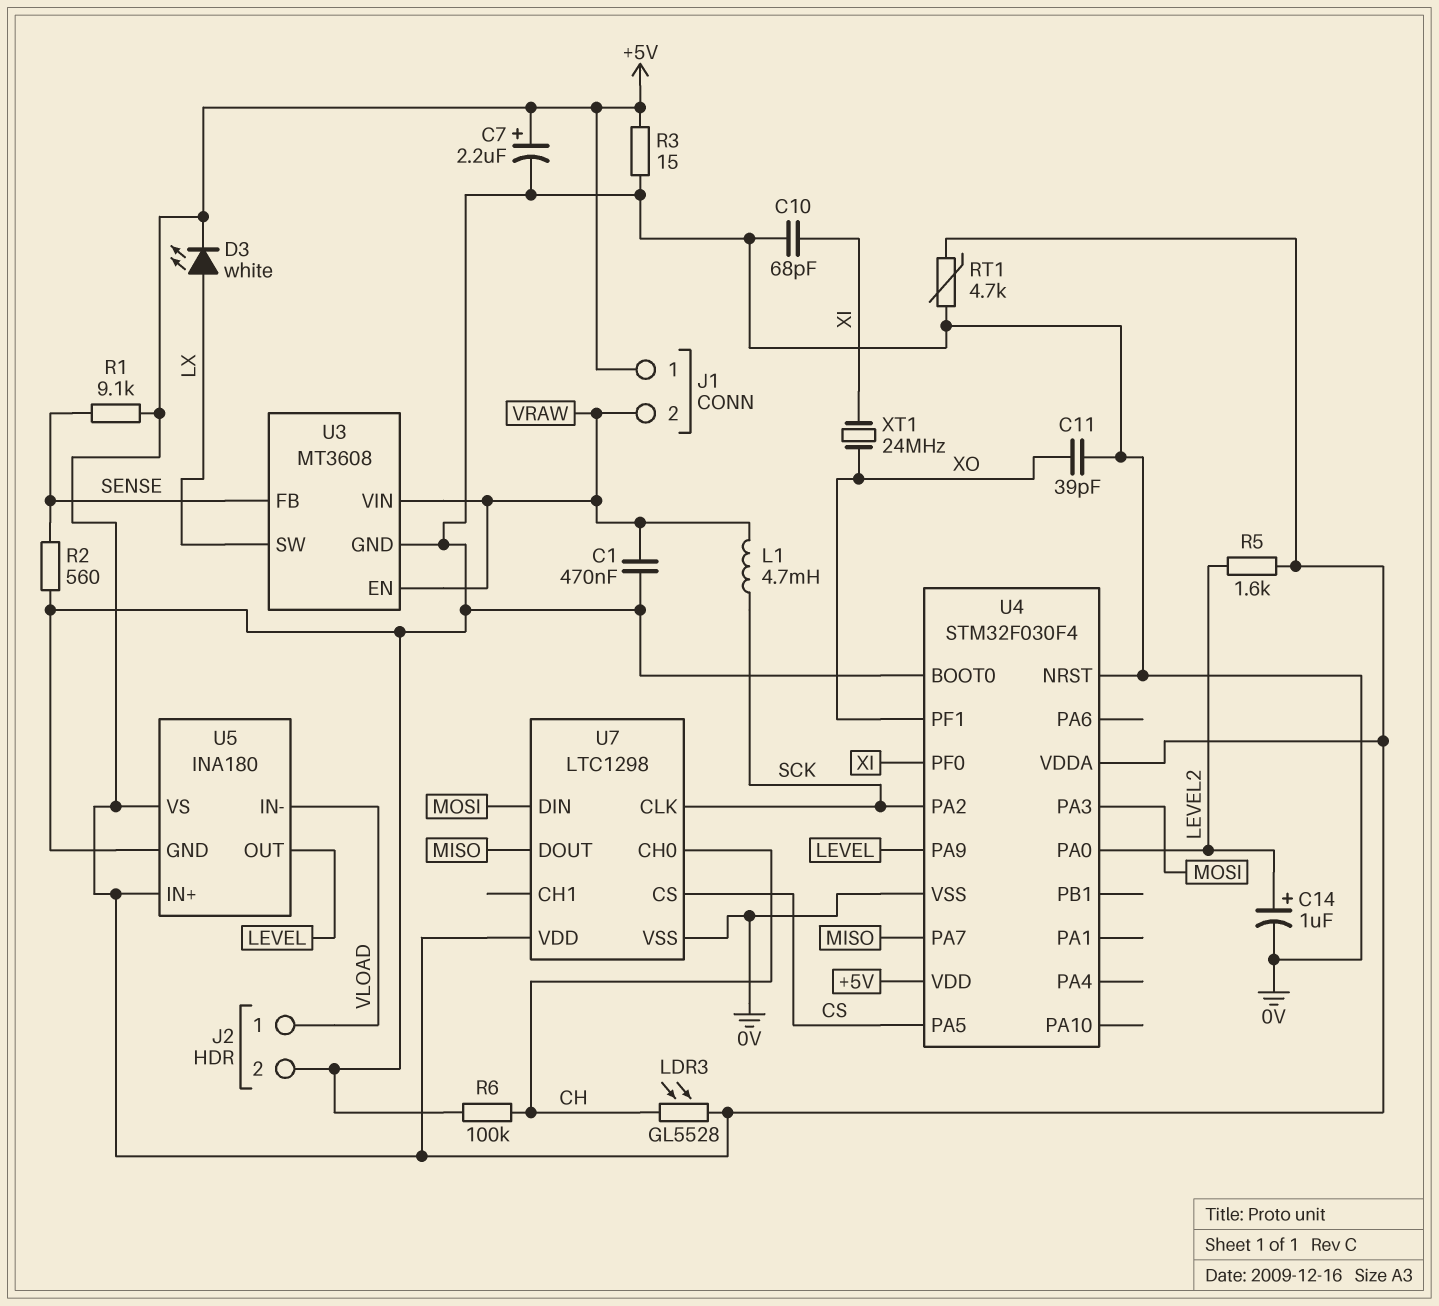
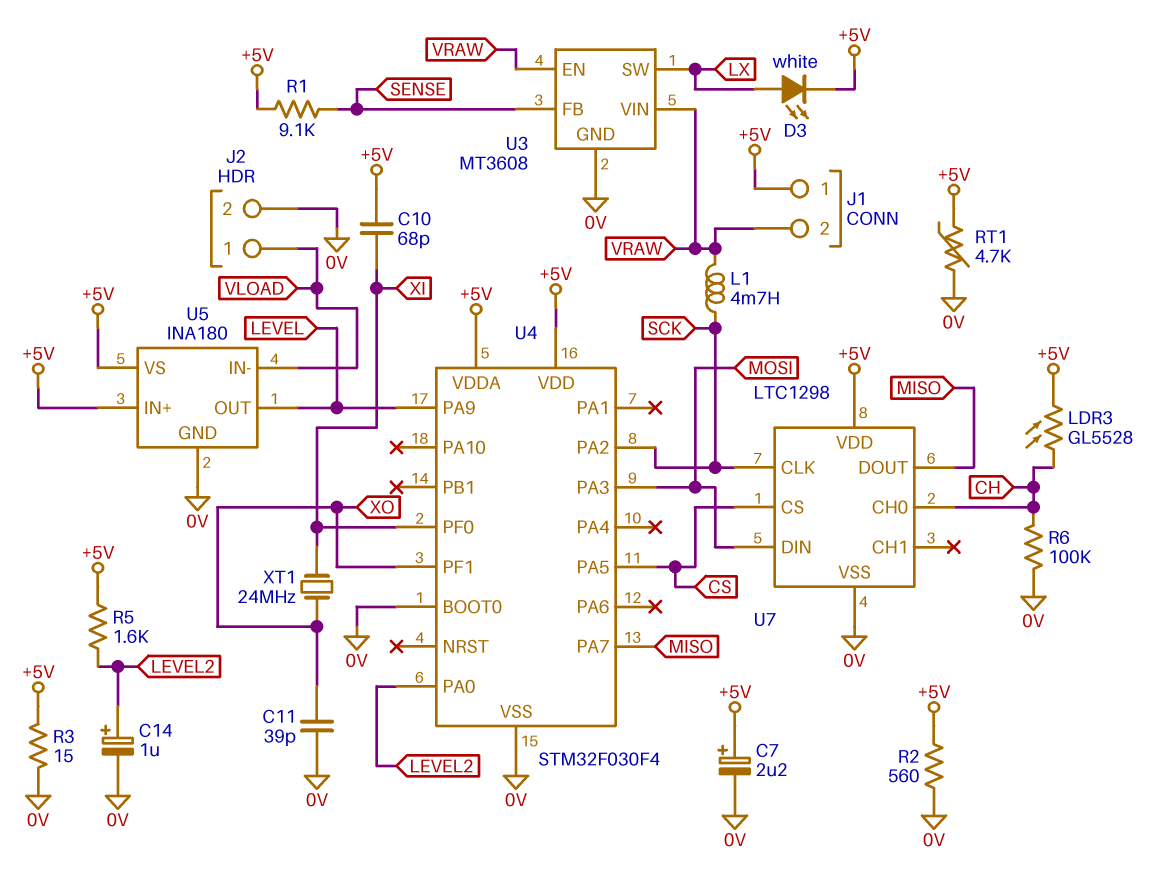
C1: 470nF (0V, VRAW) -> none
C10: 68pF (0V, XI) -> 68pF (+5V, XI)
R2: 560 (0V, SENSE) -> 560 (+5V, 0V)
U4 pin NRST: 0V -> none

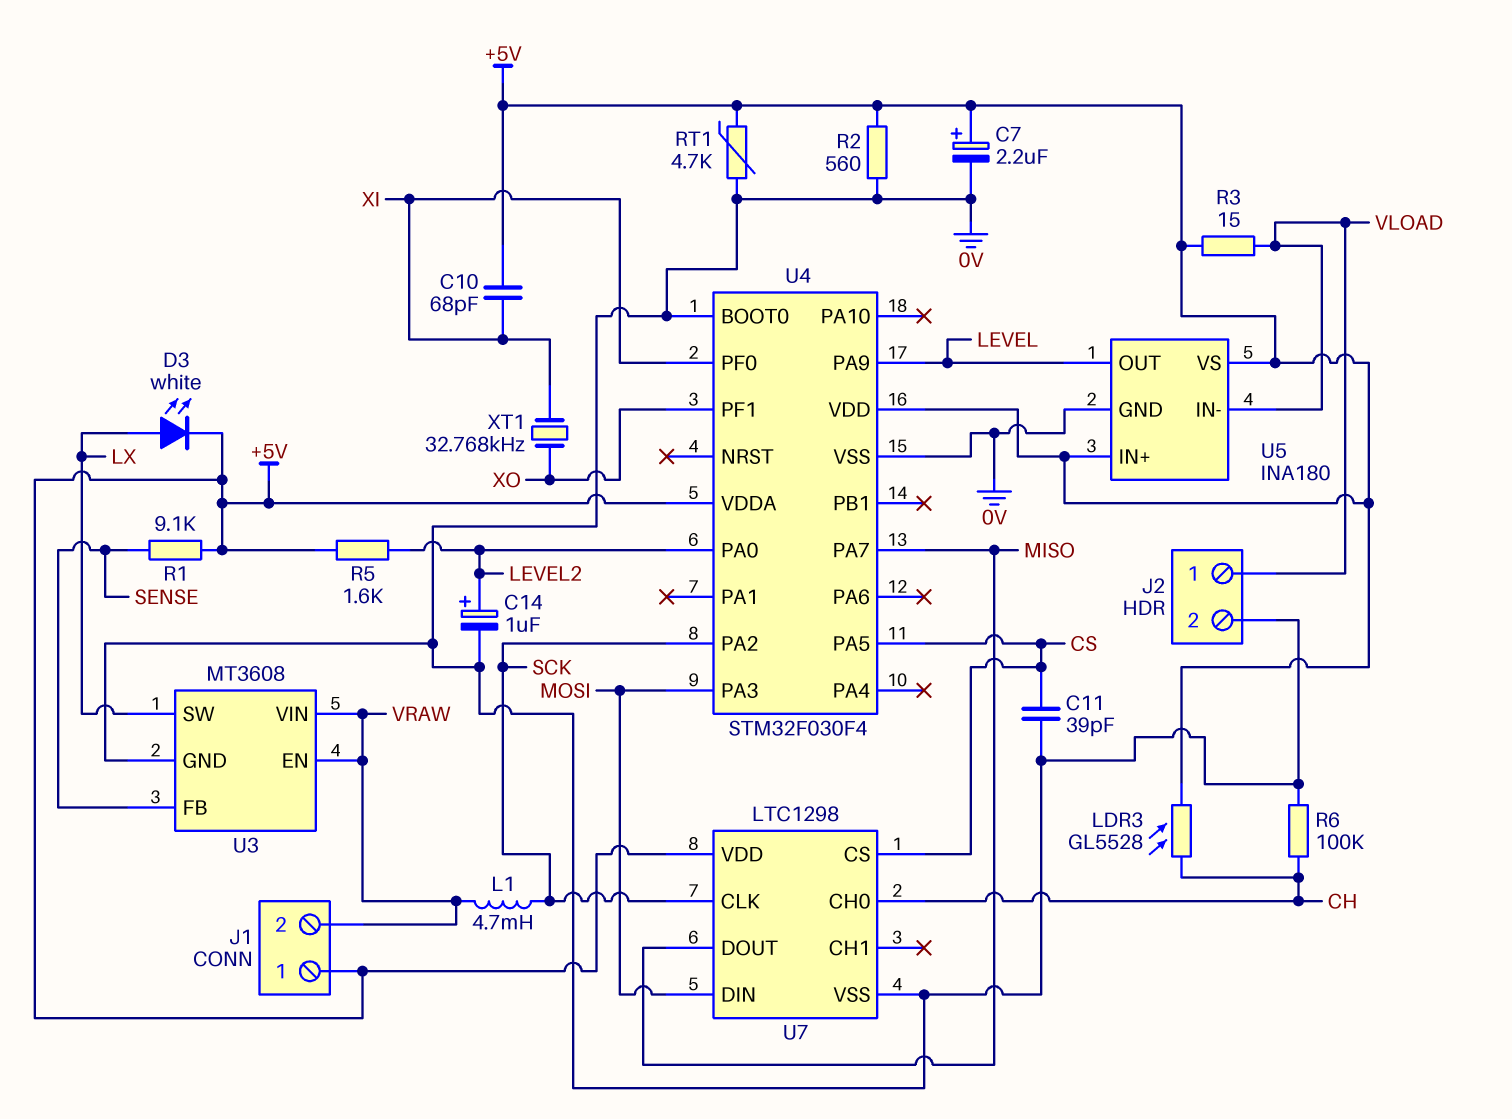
C11: 39pF (0V, XO) -> 39pF (0V, CS)
R3: 15 (+5V, 0V) -> 15 (+5V, VLOAD)
XT1: 24MHz (XI, XO) -> 32.768kHz (XI, XO)

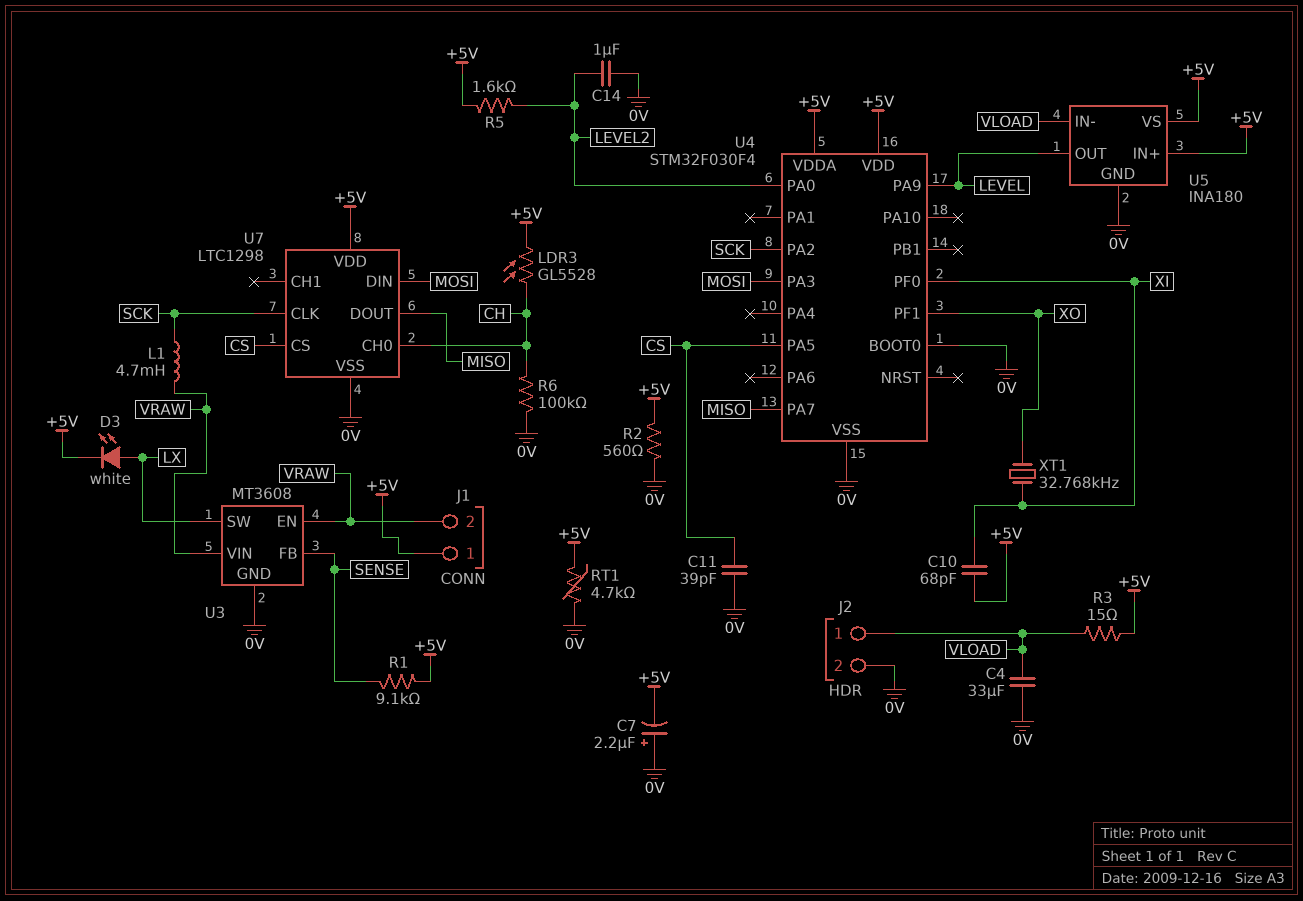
C4: none -> 33uF (0V, VLOAD)
C7: 2.2uF (plus +5V, minus 0V) -> 2.2uF (plus 0V, minus +5V)
C14: 1uF (plus LEVEL2, minus 0V) -> 1uF (0V, LEVEL2)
# # #
■ **WORK TO BE COMPLETED**
Leaving aside every picture, transcribe exactly the lines that run from the one with "C11: 39pF (0V, XO) -> 39pF (0V, CS)" to the close of the listing above.

■ **ANSWER BELOW**
C11: 39pF (0V, XO) -> 39pF (0V, CS)
R3: 15 (+5V, 0V) -> 15 (+5V, VLOAD)
XT1: 24MHz (XI, XO) -> 32.768kHz (XI, XO)

C4: none -> 33uF (0V, VLOAD)
C7: 2.2uF (plus +5V, minus 0V) -> 2.2uF (plus 0V, minus +5V)
C14: 1uF (plus LEVEL2, minus 0V) -> 1uF (0V, LEVEL2)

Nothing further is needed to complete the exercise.